• _WHAT THE TASK REQUIRES_:
Every record below is to be restated word for word, and no picture is to be copied.

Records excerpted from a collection
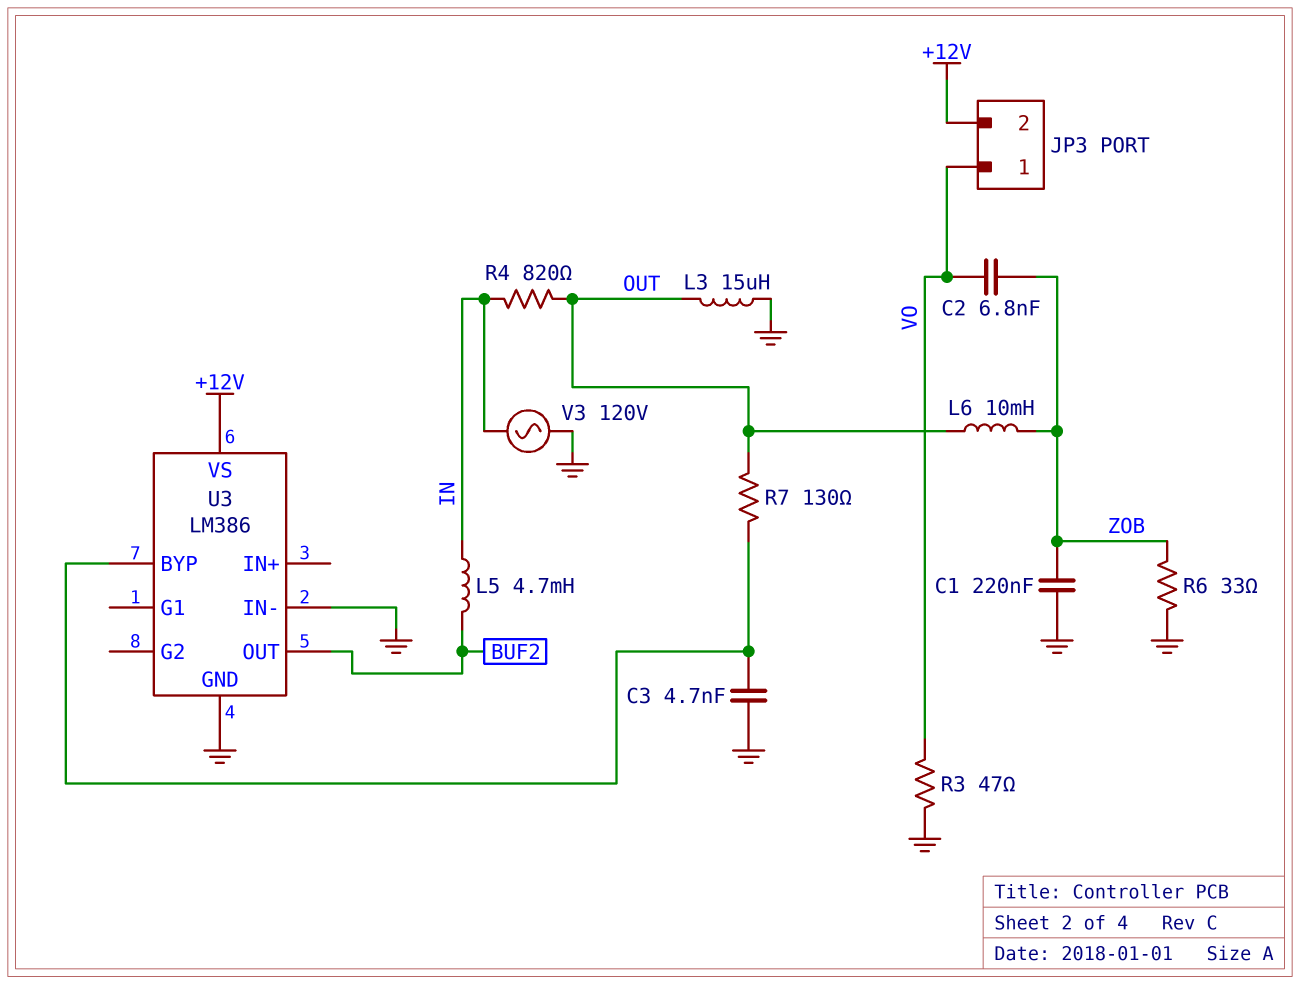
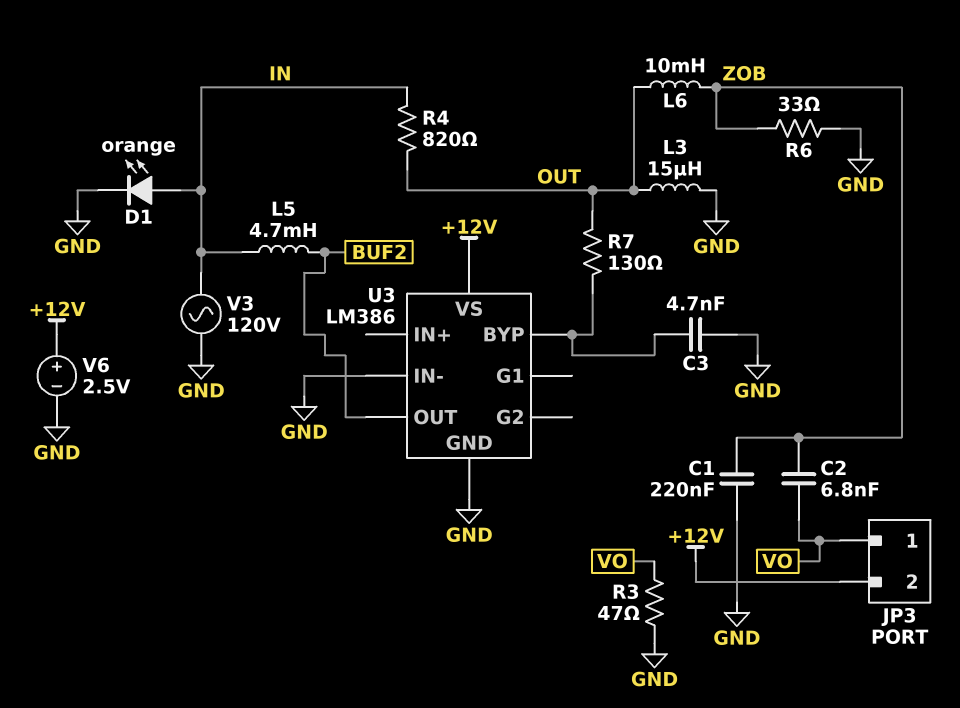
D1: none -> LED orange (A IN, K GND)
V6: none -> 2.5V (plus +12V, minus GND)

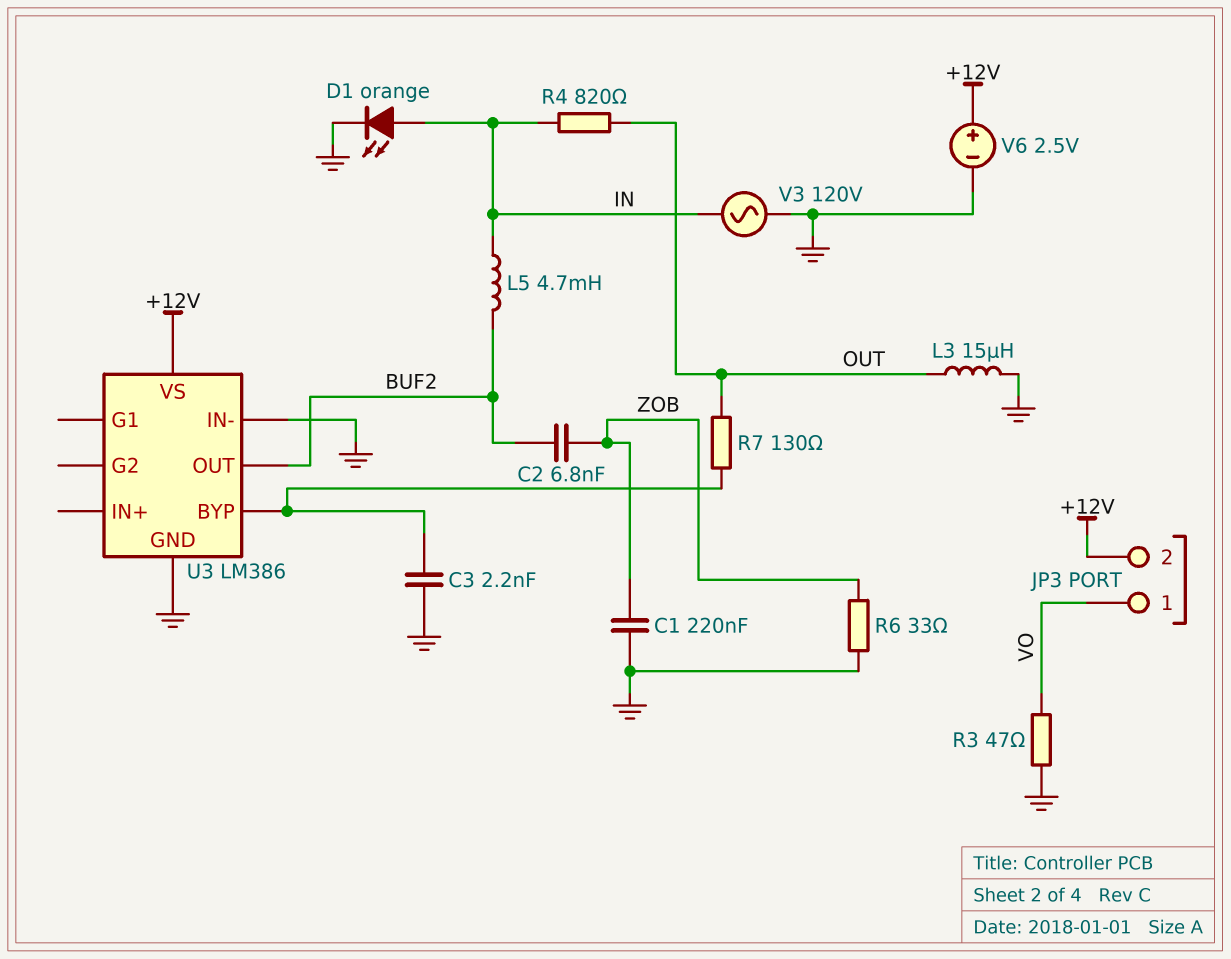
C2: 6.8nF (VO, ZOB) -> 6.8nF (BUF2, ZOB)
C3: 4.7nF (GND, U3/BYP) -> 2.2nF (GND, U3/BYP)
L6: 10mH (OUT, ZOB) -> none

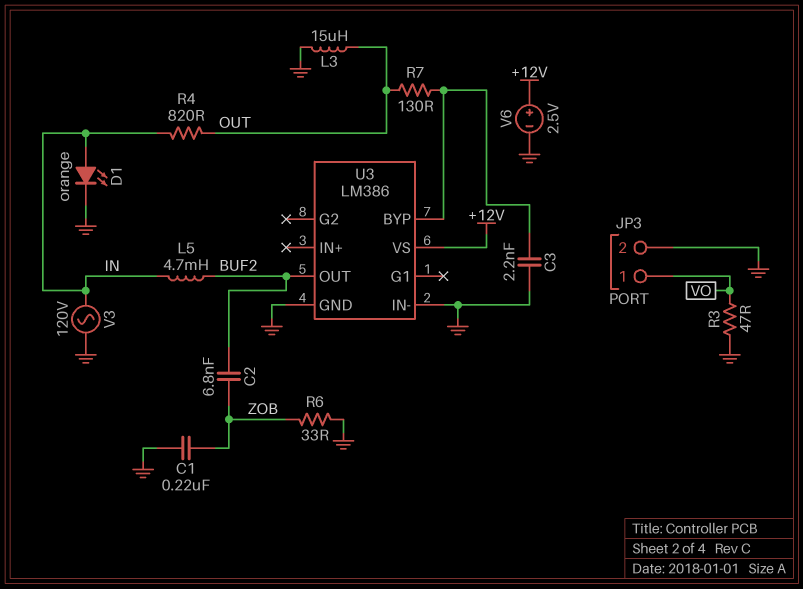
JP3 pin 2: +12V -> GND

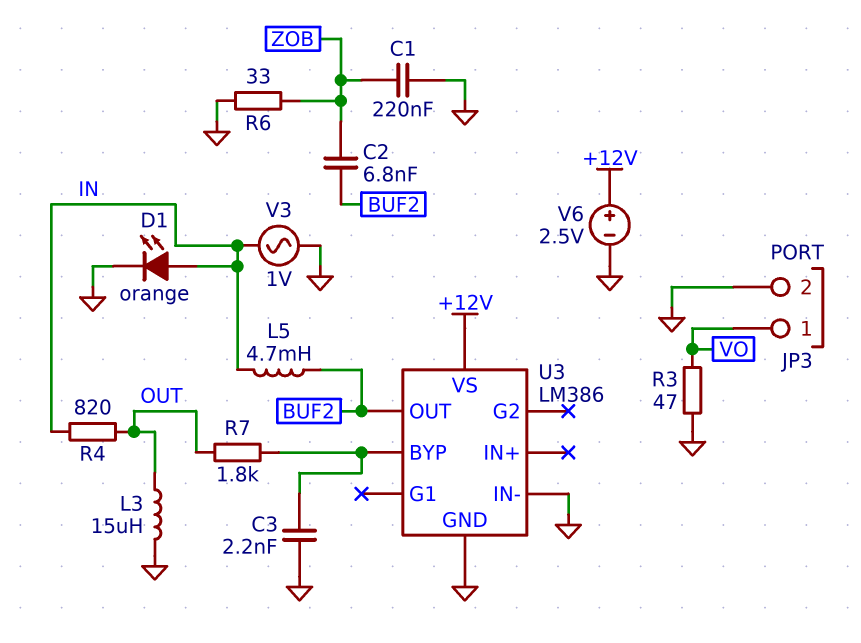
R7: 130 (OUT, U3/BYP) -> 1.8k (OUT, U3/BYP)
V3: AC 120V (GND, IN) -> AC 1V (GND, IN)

• _RESPONSE_:
D1: none -> LED orange (A IN, K GND)
V6: none -> 2.5V (plus +12V, minus GND)

C2: 6.8nF (VO, ZOB) -> 6.8nF (BUF2, ZOB)
C3: 4.7nF (GND, U3/BYP) -> 2.2nF (GND, U3/BYP)
L6: 10mH (OUT, ZOB) -> none

JP3 pin 2: +12V -> GND

R7: 130 (OUT, U3/BYP) -> 1.8k (OUT, U3/BYP)
V3: AC 120V (GND, IN) -> AC 1V (GND, IN)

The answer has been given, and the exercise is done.